* _Task requirements_:
Word for word, copy the records and drop the pictures.

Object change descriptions
------------------------

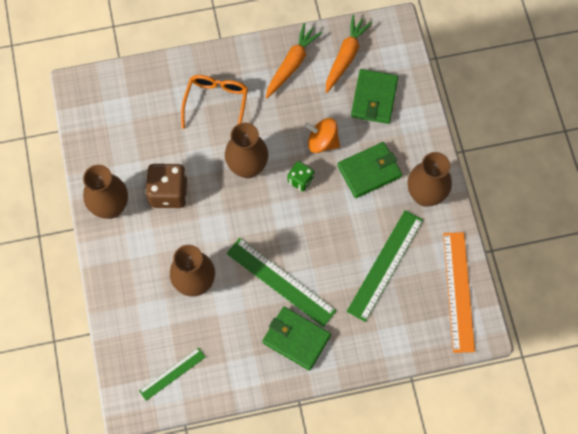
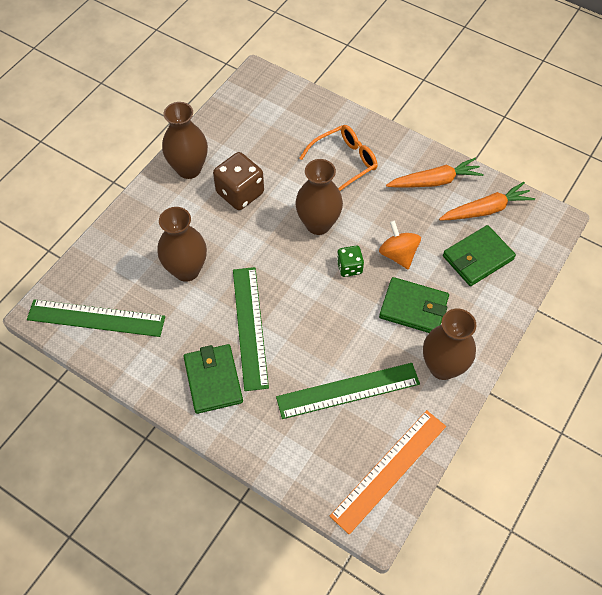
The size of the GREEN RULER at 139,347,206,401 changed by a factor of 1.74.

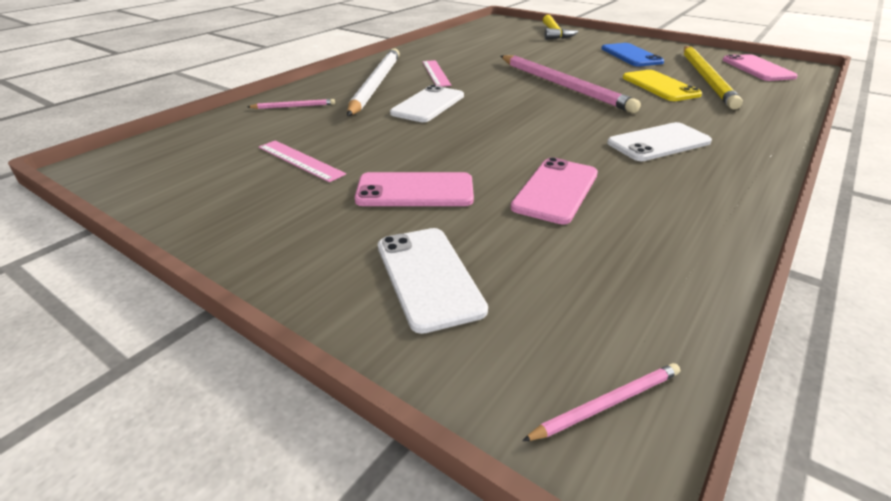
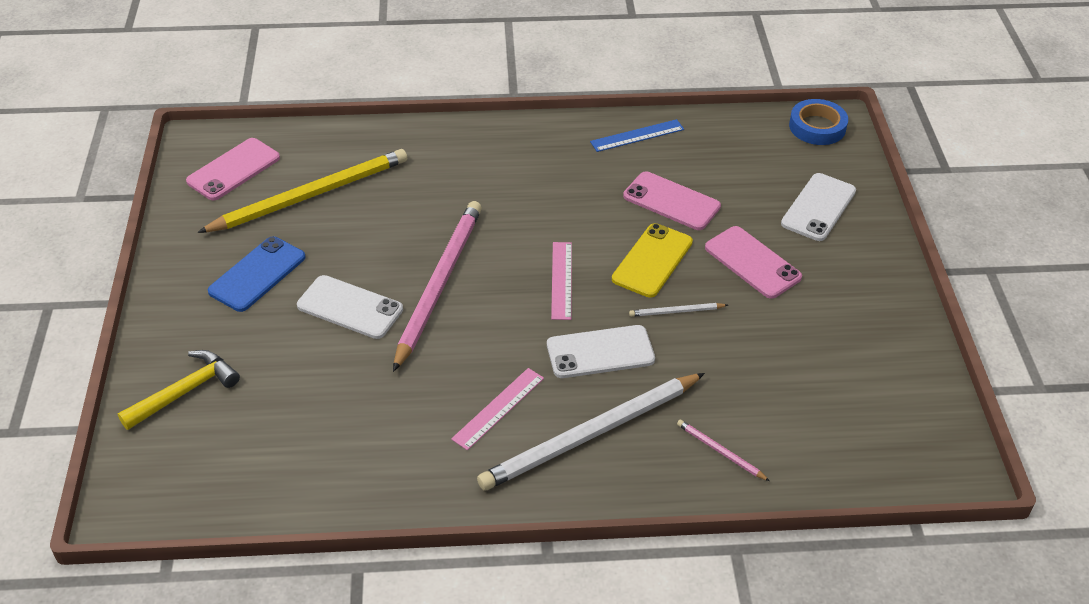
The PINK RULER ended up elsewhere, having gone from 259,140,346,182 to 551,242,572,320.
The PINK PHONE at 511,157,598,225 ended up facing another way, 45 degrees clockwise from before.
Where the PINK PENCIL stood at 522,363,680,441, the BLUE TAPE came to stand at 789,99,848,145.
The WHITE PHONE ended up elsewhere, having gone from 607,122,712,161 to 297,275,403,339.
The YELLOW PHONE ended up elsewhere, having gone from 623,70,702,101 to 612,223,693,298.
The second view gained the BLUE RULER at 590,119,684,152.
The second view gained the WHITE PENCIL at 629,303,728,317.

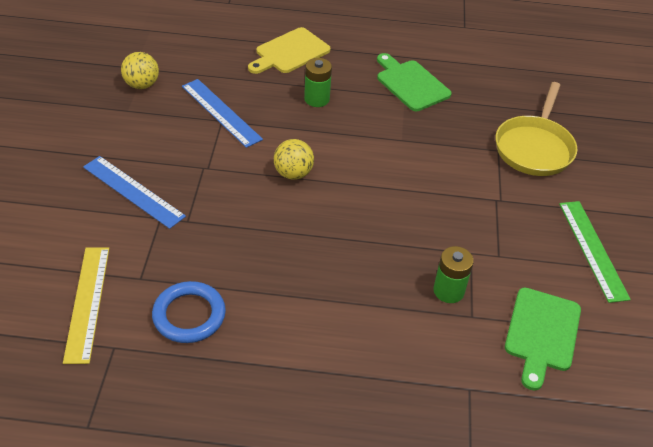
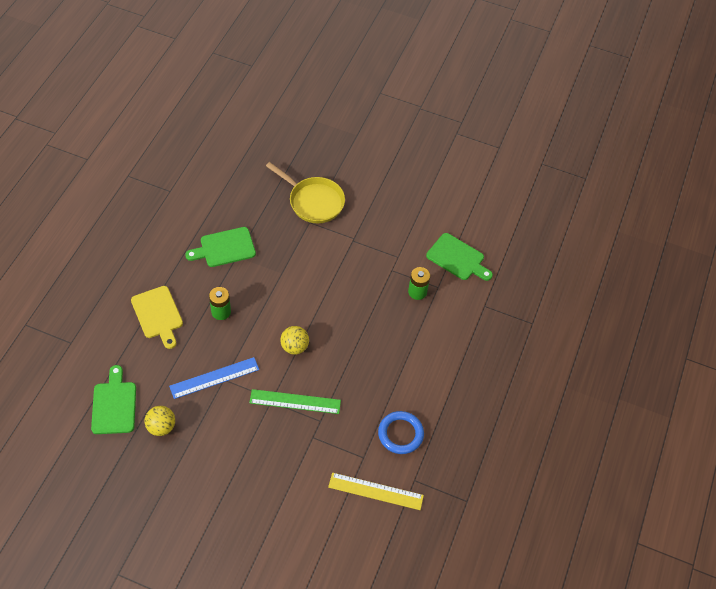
The second view lost the BLUE RULER at 83,156,186,229.
The GREEN RULER ended up elsewhere, having gone from 559,201,631,303 to 249,389,341,414.
The second view gained the GREEN CUTTING BOARD at 91,365,136,434.

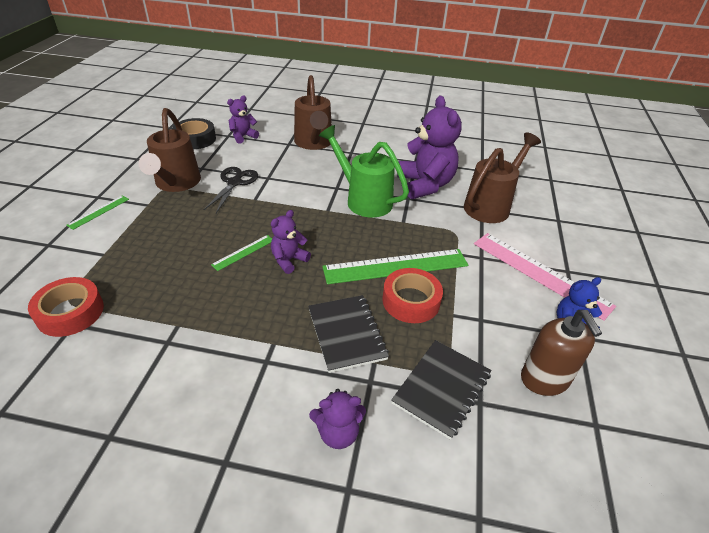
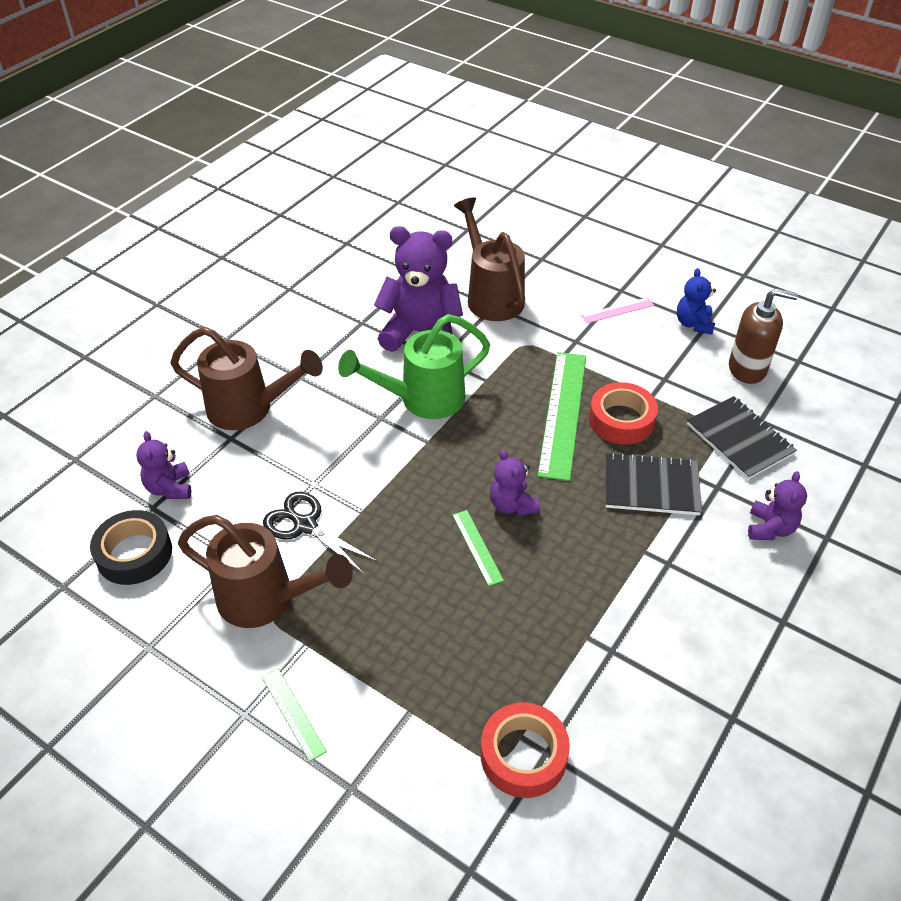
The size of the PINK RULER at 474,233,616,321 changed by a factor of 0.48.

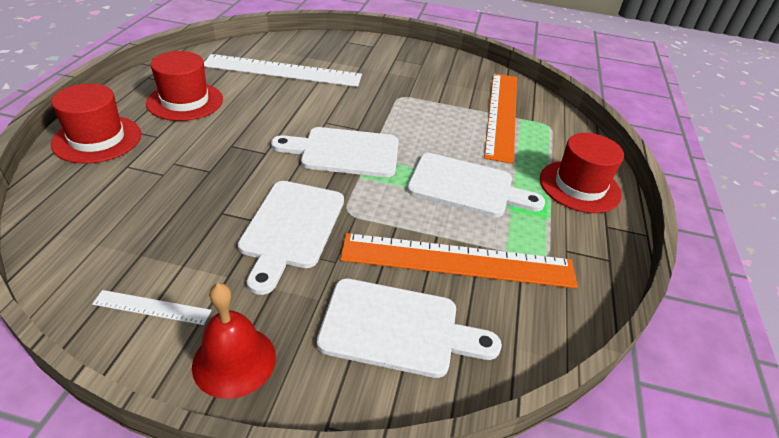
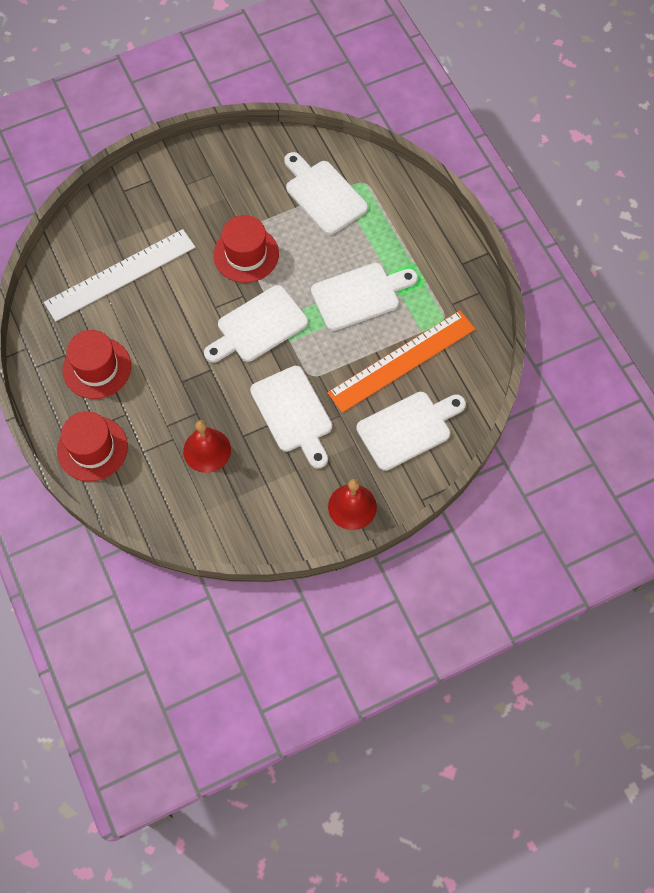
The second view lost the WHITE RULER at 92,290,212,325.
Where the ORANGE RULER stood at 484,73,517,164, the WHITE CUTTING BOARD came to stand at 284,152,368,235.
The RED HAT ended up elsewhere, having gone from 540,133,624,213 to 213,215,279,283.
The second view gained the RED BELL at 183,420,231,473.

------------------------

* _Response to the exercise_:
The size of the GREEN RULER at 139,347,206,401 changed by a factor of 1.74.

The PINK RULER ended up elsewhere, having gone from 259,140,346,182 to 551,242,572,320.
The PINK PHONE at 511,157,598,225 ended up facing another way, 45 degrees clockwise from before.
Where the PINK PENCIL stood at 522,363,680,441, the BLUE TAPE came to stand at 789,99,848,145.
The WHITE PHONE ended up elsewhere, having gone from 607,122,712,161 to 297,275,403,339.
The YELLOW PHONE ended up elsewhere, having gone from 623,70,702,101 to 612,223,693,298.
The second view gained the BLUE RULER at 590,119,684,152.
The second view gained the WHITE PENCIL at 629,303,728,317.

The second view lost the BLUE RULER at 83,156,186,229.
The GREEN RULER ended up elsewhere, having gone from 559,201,631,303 to 249,389,341,414.
The second view gained the GREEN CUTTING BOARD at 91,365,136,434.

The size of the PINK RULER at 474,233,616,321 changed by a factor of 0.48.

The second view lost the WHITE RULER at 92,290,212,325.
Where the ORANGE RULER stood at 484,73,517,164, the WHITE CUTTING BOARD came to stand at 284,152,368,235.
The RED HAT ended up elsewhere, having gone from 540,133,624,213 to 213,215,279,283.
The second view gained the RED BELL at 183,420,231,473.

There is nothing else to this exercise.